## Given data
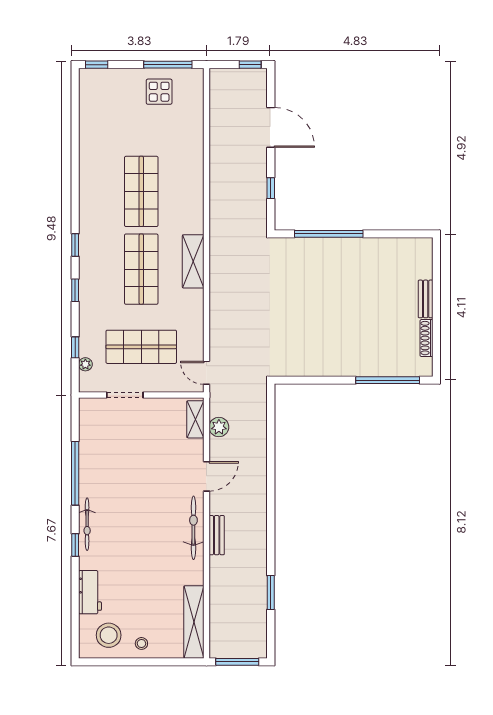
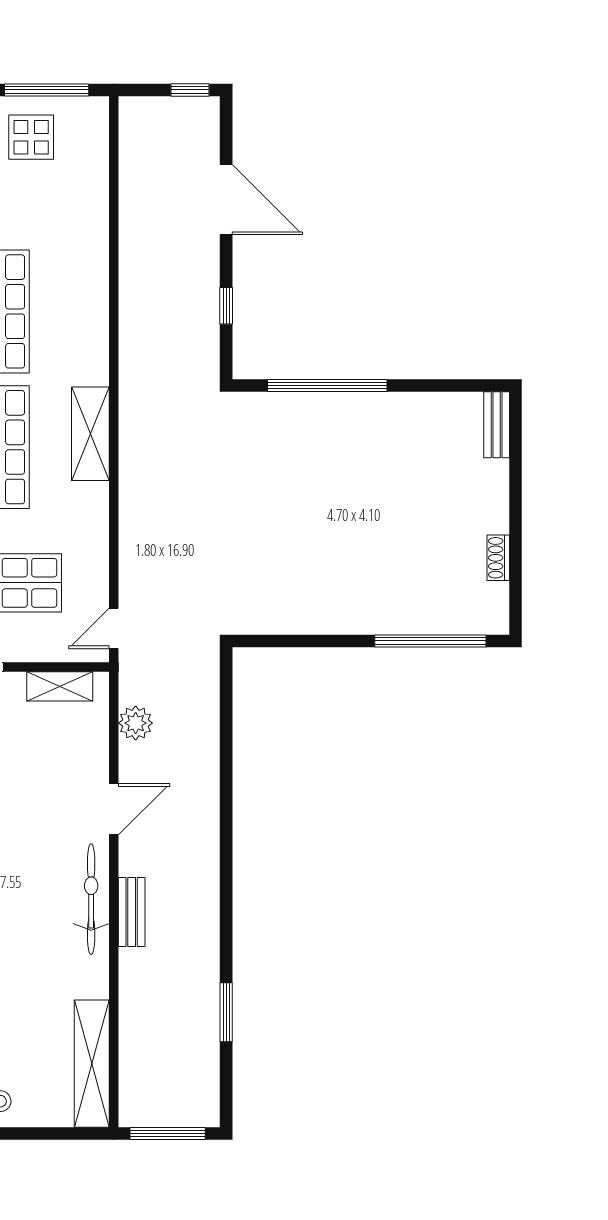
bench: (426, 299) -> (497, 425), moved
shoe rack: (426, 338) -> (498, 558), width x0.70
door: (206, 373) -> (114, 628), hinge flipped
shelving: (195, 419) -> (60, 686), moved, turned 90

* * *

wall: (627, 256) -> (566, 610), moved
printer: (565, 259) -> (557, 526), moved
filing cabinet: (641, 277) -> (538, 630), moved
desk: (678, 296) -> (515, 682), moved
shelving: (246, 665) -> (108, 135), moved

## Problem details
From the entries above, return exactly the line containing "wall: (627, 256) -> (566, 610), moved", the line containing "shelving: (246, 665) -> (108, 135), moved", and all lines between, and nothing else.

## The answer
wall: (627, 256) -> (566, 610), moved
printer: (565, 259) -> (557, 526), moved
filing cabinet: (641, 277) -> (538, 630), moved
desk: (678, 296) -> (515, 682), moved
shelving: (246, 665) -> (108, 135), moved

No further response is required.